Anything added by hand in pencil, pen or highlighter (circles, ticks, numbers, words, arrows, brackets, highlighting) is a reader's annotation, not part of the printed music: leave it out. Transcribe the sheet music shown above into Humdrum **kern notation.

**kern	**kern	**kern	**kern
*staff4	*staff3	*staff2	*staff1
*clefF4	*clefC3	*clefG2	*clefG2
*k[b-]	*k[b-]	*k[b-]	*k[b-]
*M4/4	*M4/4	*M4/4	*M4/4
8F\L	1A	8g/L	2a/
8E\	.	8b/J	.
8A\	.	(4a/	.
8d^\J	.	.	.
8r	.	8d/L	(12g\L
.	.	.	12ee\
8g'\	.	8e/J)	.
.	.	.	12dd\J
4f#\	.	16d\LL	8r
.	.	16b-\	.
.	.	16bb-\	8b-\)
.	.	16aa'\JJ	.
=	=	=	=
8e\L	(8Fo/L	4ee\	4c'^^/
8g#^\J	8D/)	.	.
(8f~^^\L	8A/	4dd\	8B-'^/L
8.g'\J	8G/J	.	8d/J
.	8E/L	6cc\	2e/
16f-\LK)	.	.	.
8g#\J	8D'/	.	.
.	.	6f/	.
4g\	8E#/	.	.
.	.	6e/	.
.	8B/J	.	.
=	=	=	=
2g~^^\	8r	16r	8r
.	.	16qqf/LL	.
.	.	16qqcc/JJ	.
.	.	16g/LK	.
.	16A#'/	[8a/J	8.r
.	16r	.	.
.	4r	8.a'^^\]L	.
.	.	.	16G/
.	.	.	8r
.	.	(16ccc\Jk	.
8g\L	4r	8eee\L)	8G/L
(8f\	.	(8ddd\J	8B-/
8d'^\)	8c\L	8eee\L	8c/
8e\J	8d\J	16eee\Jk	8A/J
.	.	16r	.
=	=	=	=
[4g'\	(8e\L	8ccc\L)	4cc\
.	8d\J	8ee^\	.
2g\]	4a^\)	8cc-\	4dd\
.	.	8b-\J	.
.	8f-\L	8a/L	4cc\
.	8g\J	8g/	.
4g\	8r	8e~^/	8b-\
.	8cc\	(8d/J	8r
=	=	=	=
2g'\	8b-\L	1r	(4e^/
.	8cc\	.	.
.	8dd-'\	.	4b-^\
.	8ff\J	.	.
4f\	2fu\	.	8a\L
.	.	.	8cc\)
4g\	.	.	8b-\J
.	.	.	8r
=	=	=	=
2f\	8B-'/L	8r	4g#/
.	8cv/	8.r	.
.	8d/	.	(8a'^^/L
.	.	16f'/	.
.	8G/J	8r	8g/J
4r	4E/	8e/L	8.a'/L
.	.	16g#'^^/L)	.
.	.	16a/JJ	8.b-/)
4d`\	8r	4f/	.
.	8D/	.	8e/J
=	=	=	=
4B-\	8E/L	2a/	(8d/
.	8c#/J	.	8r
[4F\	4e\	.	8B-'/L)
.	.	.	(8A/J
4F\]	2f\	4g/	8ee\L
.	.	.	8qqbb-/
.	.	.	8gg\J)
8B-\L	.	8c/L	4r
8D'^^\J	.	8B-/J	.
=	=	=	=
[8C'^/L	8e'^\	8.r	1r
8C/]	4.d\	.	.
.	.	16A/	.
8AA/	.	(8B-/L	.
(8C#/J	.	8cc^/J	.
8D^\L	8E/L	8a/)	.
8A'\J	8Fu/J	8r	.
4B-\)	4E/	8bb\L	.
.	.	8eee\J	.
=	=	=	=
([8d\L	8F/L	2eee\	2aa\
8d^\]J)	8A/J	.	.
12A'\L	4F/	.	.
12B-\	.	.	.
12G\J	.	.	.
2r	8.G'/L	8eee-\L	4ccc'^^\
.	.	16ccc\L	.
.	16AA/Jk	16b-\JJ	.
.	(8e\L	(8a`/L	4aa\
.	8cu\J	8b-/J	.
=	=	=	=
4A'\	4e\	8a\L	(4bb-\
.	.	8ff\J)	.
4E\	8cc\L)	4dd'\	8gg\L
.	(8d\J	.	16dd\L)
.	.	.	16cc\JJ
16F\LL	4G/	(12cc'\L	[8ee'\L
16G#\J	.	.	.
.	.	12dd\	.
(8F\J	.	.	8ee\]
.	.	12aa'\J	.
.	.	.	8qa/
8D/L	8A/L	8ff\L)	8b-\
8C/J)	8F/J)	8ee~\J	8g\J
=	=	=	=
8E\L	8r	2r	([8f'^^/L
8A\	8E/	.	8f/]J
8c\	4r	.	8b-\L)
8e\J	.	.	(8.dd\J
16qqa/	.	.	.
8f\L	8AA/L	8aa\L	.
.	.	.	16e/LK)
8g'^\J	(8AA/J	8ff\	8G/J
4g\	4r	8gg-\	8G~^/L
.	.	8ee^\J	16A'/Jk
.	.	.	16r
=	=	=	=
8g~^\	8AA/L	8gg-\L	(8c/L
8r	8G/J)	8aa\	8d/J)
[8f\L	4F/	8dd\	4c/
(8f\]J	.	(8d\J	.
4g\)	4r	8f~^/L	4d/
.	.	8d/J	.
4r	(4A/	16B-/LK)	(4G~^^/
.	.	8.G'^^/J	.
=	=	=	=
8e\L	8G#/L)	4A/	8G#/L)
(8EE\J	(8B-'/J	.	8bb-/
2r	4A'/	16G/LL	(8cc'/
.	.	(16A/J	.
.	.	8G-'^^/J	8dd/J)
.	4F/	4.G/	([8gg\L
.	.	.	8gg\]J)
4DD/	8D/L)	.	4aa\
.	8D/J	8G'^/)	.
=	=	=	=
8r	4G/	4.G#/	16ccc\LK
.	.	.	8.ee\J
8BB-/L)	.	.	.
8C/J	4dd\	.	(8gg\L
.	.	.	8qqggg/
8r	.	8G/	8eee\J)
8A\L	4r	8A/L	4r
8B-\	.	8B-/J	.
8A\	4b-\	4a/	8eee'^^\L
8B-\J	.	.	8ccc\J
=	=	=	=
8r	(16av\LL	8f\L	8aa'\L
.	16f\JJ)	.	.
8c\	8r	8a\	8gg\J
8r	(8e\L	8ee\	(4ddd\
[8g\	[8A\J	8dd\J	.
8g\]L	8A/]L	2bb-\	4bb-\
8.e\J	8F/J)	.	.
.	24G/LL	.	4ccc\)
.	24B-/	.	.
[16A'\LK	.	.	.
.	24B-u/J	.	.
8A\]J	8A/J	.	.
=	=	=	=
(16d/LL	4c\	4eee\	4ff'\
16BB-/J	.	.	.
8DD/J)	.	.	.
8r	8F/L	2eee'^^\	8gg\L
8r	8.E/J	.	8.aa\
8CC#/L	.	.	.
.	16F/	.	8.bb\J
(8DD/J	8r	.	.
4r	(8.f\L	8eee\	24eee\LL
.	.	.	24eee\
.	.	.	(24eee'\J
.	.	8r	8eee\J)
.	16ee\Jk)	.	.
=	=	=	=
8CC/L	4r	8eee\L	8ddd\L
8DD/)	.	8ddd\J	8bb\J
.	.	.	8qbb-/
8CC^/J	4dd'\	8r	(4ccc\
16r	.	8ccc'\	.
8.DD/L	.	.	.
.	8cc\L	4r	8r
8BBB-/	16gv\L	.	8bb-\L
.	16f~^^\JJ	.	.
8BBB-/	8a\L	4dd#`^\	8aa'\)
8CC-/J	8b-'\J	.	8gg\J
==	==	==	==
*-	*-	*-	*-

+===+

__EXERCISE OBJECTIVE__:
Collect every line in the rows above that contains the string "kern".

__RESPONSE BELOW__:
Anything added by hand in pencil, pen or highlighter (circles, ticks, numbers, words, arrows, brackets, highlighting) is a reader's annotation, not part of the printed music: leave it out. Transcribe the sheet music shown above into Humdrum **kern notation.
**kern	**kern	**kern	**kern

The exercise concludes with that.